Zebrane wpisy danych:
■ ■ ■ ■
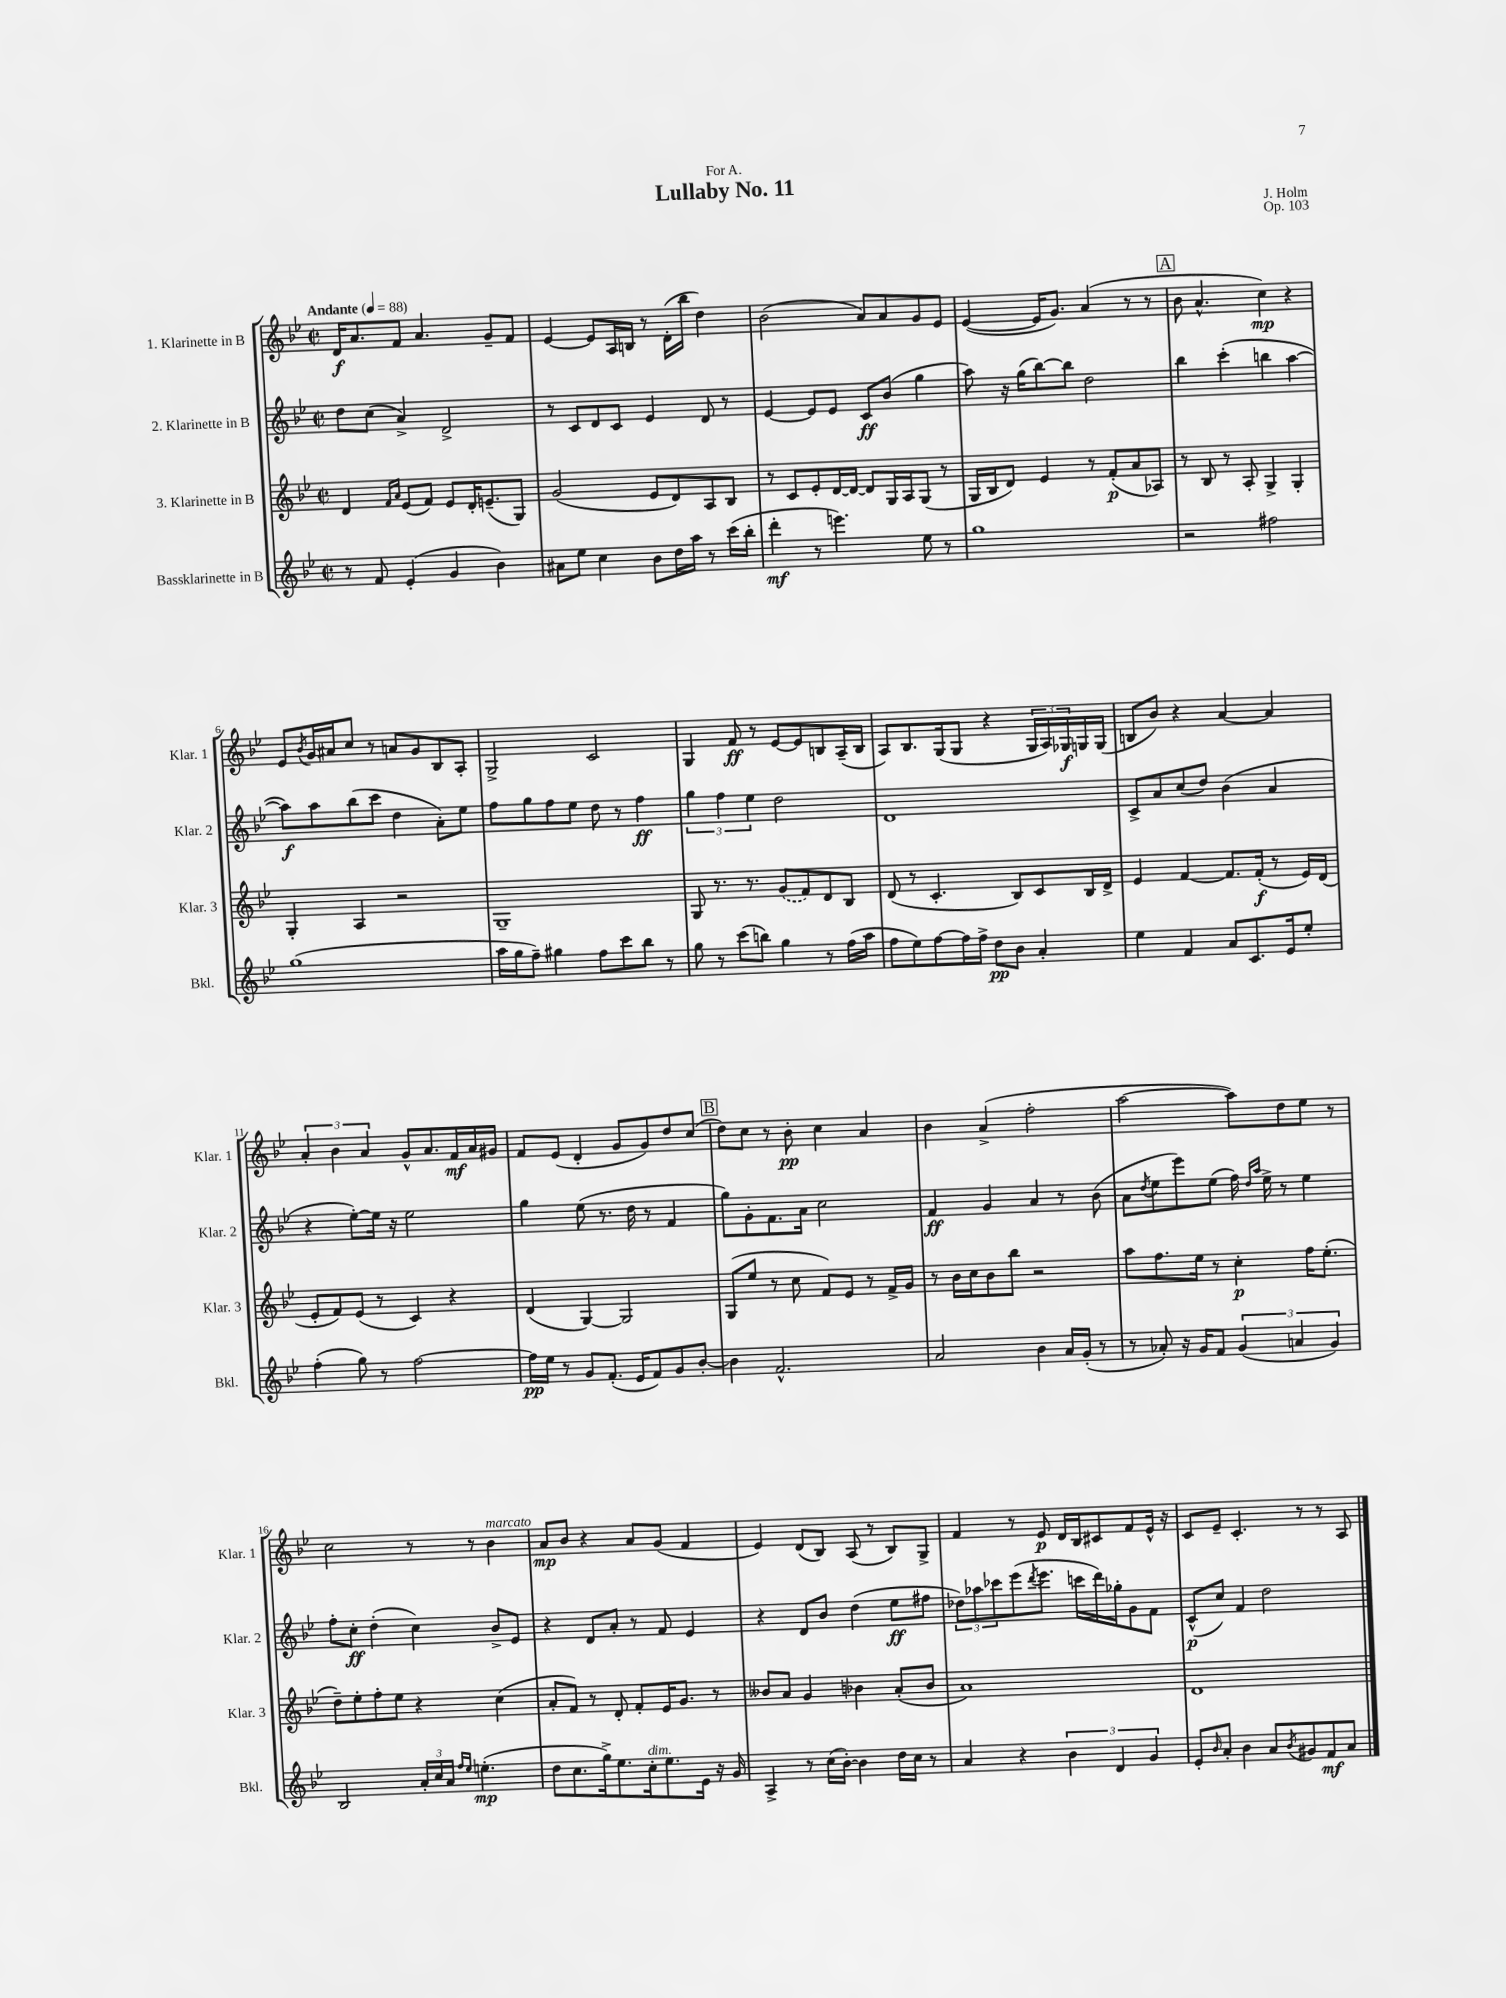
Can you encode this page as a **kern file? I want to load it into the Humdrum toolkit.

**kern	**kern	**kern	**kern
*staff4	*staff3	*staff2	*staff1
*clefG2	*clefG2	*clefG2	*clefG2
*k[b-e-]	*k[b-e-]	*k[b-e-]	*k[b-e-]
*M2/2	*M2/2	*M2/2	*M2/2
*met(c|)	*met(c|)	*met(c|)	*met(c|)
*MM88	*MM88	*MM88	*MM88
8r	4d	8dd	16d
.	.	.	8.a
8f	.	(8cc	.
.	16qqf	.	.
.	16qqa	.	.
(4e-'	(8e-	4a^)	8f
.	8f)	.	4.a
4g	8e-	2d^	.
.	16d'	.	.
.	(8.e~	.	.
4b-)	.	.	8g~
.	8G)	.	8f
=	=	=	=
8a#	(2g	8r	[4e-
8ee-	.	8c	.
4cc	.	8d	8e-]
.	.	8c	16A
.	.	.	16B
8b-	8e-	4e-	8r
16dd	8d)	.	(16d'
16aa	.	.	16bb-
8r	8A	8d	4dd)
(16ccc	8B-	8r	.
16bb-'	.	.	.
=	=	=	=
4ddd'	8r	[4e-	(2b-
.	8c	.	.
8r	8e-'	8e-]	.
4.eee)	[16d	8e-	.
.	16d_	.	.
.	8d]	8c	8a)
.	16G	(8b-	8a
.	16A	.	.
8ee-	(8G	4gg	8g
8r	8r	.	8e-
=	=	=	=
1gg	16G	8aa)	([4e-
.	16B-	.	.
.	8d)	16r	.
.	.	(16gg	.
.	4e-	[8bb-)	16e-]
.	.	.	8.g)
.	.	8bb-]	.
.	8r	2dd	(4a
.	(8f'	.	.
.	8a	.	8r
.	8A-)	.	8r
=	=	=	=
2r	8r	4bb-	8b-
.	8B-	.	4.a^^
.	8r	(4ccc'	.
.	8A'	.	.
2ff#	4G^	4bb	4cc)
.	4G'	[4aa	4r
=	=	=	=
(1gg	4G'	8aa])	8e-
.	.	.	8qb-
.	.	8aa	16g
.	.	.	16a#
.	4A	(8bb-	8cc
.	.	8ccc	8r
.	2r	4dd	8a
.	.	.	8g
.	.	8a')	8B-
.	.	8ee-	8A'
=	=	=	=
16aa	1G~	8ff	2G^
16gg	.	.	.
8ff~)	.	8gg	.
4gg#	.	8ff	.
.	.	8ee-	.
8ff	.	8dd	2c
8ccc	.	8r	.
8bb-	.	4ff	.
8r	.	.	.
=	=	=	=
8gg	8G	6gg	4G
8r	8.r	.	.
.	.	6ff	.
(8ccc	.	.	8f
.	8.r	.	.
.	.	6ee-	.
8bb)	.	.	8r
4gg	(8g	2dd	[8e-
.	8f)	.	8e-]
8r	8d	.	8B
(16ff	8B-	.	(16A~
16aa	.	.	16B
=	=	=	=
8ff	(8d	1d	8A)
8ee-)	8r	.	8.B-
[8ff	4.c'	.	.
.	.	.	(16G
16ff]	.	.	8G
16ff^	.	.	.
8dd	.	.	4r
8b-	8B-)	.	.
4a'	8c	.	24G
.	.	.	24A)
.	.	.	24G-
.	16B-	.	16G
.	16d^	.	(16G
=	=	=	=
4ee-	4e-	8c^	8B
.	.	8a	8b-)
4f	[4f	(8cc	4r
.	.	8dd)	.
8a	8.f]	(4b-	[4a
8.c	.	.	.
.	(16f'	.	.
.	8r	4a	4a]
16e-	.	.	.
8ee-'	16e-)	.	.
.	(16d	.	.
=	=	=	=
(4ff'	8e-'	4r	6a'
.	8f)	.	.
.	.	.	6b-
8gg)	(8e-	[8ee-')	.
.	.	.	6a
8r	8r	16ee-]	.
.	.	16r	.
[2ff	4c)	2ee-	8g^^
.	.	.	8.a
.	4r	.	.
.	.	.	16f
.	.	.	16a
.	.	.	16g#
=	=	=	=
16ff]	(4d	4gg	8f
16ee-	.	.	.
8r	.	.	(8e-
8g	[4G)	(8ee-	4d'
(8.f'	.	8.r	.
.	2G]	.	8g
16e-	.	16dd	.
8f)	.	8r	8g)
8g	.	4f	8dd
[8b-'	.	.	(8cc
=	=	=	=
4b-]	(8G	8gg)	8dd)
.	8ee-	8g'	8cc
2.f^^	8r	8.f	8r
.	8cc	.	8b-'
.	.	16a	.
.	8f)	2cc	4cc
.	8e-	.	.
.	8r	.	4a
.	16f^	.	.
.	16g	.	.
=	=	=	=
2a	8r	4f	4b-
.	16b-	.	.
.	16cc	.	.
.	8b-	4g	(4a^
.	8bb-	.	.
4b-	2r	4a	2ff'
16a	.	8r	.
(16g'	.	.	.
8r	.	(8b-	.
=	=	=	=
8r	8aa	8a	[2aa
.	.	8qdd	.
8a-')	8.ff	8ee-	.
16r	.	8eee-)	.
16g	16ee-	.	.
8f	8r	(8ee-	.
(6g	4cc'	16ff)	8aa])
.	.	16qqdd	.
.	.	16qqaa	.
.	.	16ee-^	.
.	.	8r	8dd
6a	.	.	.
.	16ff	4ee-	8ee-
.	(8.ee-'	.	.
6g)	.	.	.
.	.	.	8r
=	=	=	=
2B-	8dd~)	8ff'	2cc
.	8ee-'	8cc'	.
.	8ff'	(4dd'	.
.	8ee-	.	.
24a'	4r	4cc)	8r
24cc	.	.	.
24a	.	.	.
16qqff	.	.	.
16qqee-	.	.	.
(4.ee'	.	.	8r
.	(4cc	8b-^	4b-
.	.	8e-	.
=	=	=	=
8dd	8a'	4r	8a
8.cc	8f)	.	8b-
.	8r	8d	4r
16gg^)	.	.	.
8.ee-	8d'	8a'	.
.	8f'	8r	8a
16cc'	.	.	.
8.ee-	16e-	8f	(8g
.	8.g	.	.
.	.	4e-	4f
16e-	.	.	.
16r	8r	.	.
16g	.	.	.
=	=	=	=
4A^	8b--	4r	4e-)
.	8a	.	.
8r	4g	8d	(8d
(16cc	.	8b-	8B-)
[16b-')	.	.	.
4b-]	4b-	(4dd	(8A
.	.	.	8r
16dd	(8a'	8ee-	8B-)
16cc	.	.	.
8r	8b-	8ff#	8G^
=	=	=	=
4a	1a)	12dd-)	4f
.	.	12aa-	.
.	.	12ccc-	.
4r	.	(8eee-	8r
.	.	8qddd	.
.	.	8.eee-	8e-
6b-	.	.	16d
.	.	16ccc	16B-
.	.	16ddd)	8c#
6d	.	.	.
.	.	16gg-'	.
.	.	8g	8f
6g	.	.	.
.	.	8f	16e-^^
.	.	.	16r
=	=	=	=
8e-'	1d	(8c^^	8c
16qqb-	.	.	.
8a'	.	8cc)	8e-~
4b-	.	4f	4.c'
8a	.	2dd	.
8qb-	.	.	.
8g#	.	.	8r
8f	.	.	8r
8a	.	.	8A
==	==	==	==
*-	*-	*-	*-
■ ■ ■ ■
**Treść zadania:** Zwróć każdy wiersz powyższych rekordów, w którym występuje słowo "kern", przy czym wielkość liter ma znaczenie.

**Gotowe rozwiązanie:**
Can you encode this page as a **kern file? I want to load it into the Humdrum toolkit.
**kern	**kern	**kern	**kern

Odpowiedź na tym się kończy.